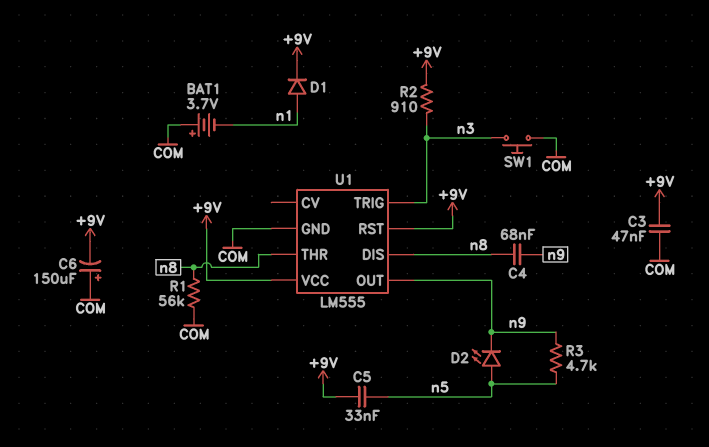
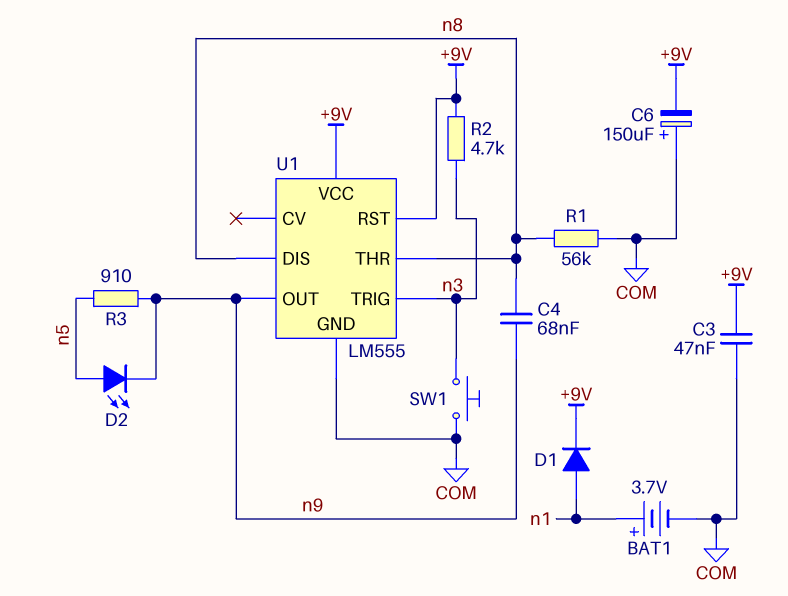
BAT1: 3.7V (plus COM, minus n1) -> 3.7V (plus n1, minus COM)
C5: 33nF (+9V, n5) -> none
R2: 910 (+9V, n3) -> 4.7k (+9V, n3)
R3: 4.7k (n5, n9) -> 910 (n5, n9)

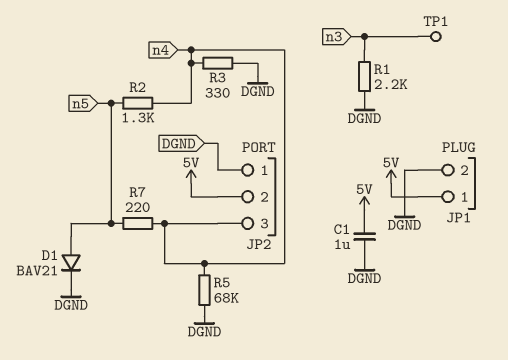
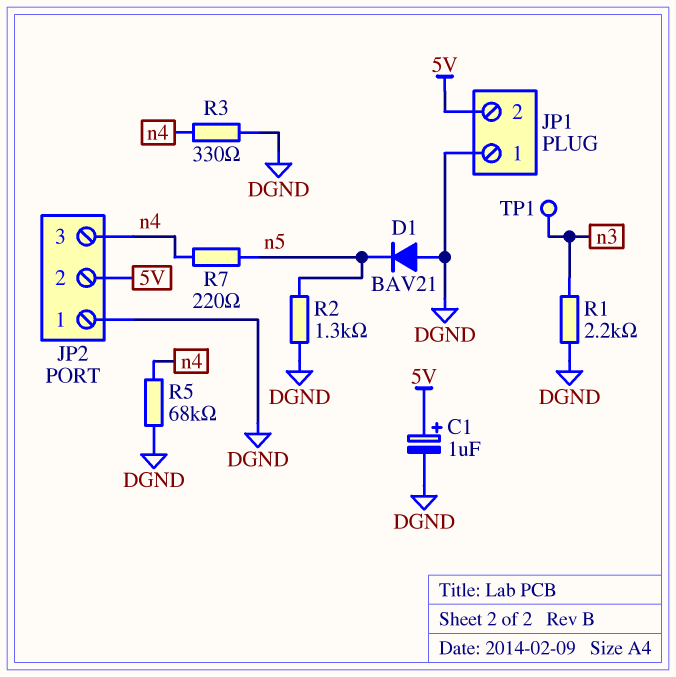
C1: 1uF (5V, DGND) -> 1uF (plus 5V, minus DGND)
D1: diode BAV21 (A n5, K DGND) -> diode BAV21 (A DGND, K n5)
JP1 pin 1: 5V -> DGND
JP1 pin 2: DGND -> 5V
R2: 1.3k (n4, n5) -> 1.3k (DGND, n5)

__AIM OF THE EXERCISE__
Please go through the entries and show every line with the word "plus".

__YOUR SOLUTION__
BAT1: 3.7V (plus COM, minus n1) -> 3.7V (plus n1, minus COM)
C1: 1uF (5V, DGND) -> 1uF (plus 5V, minus DGND)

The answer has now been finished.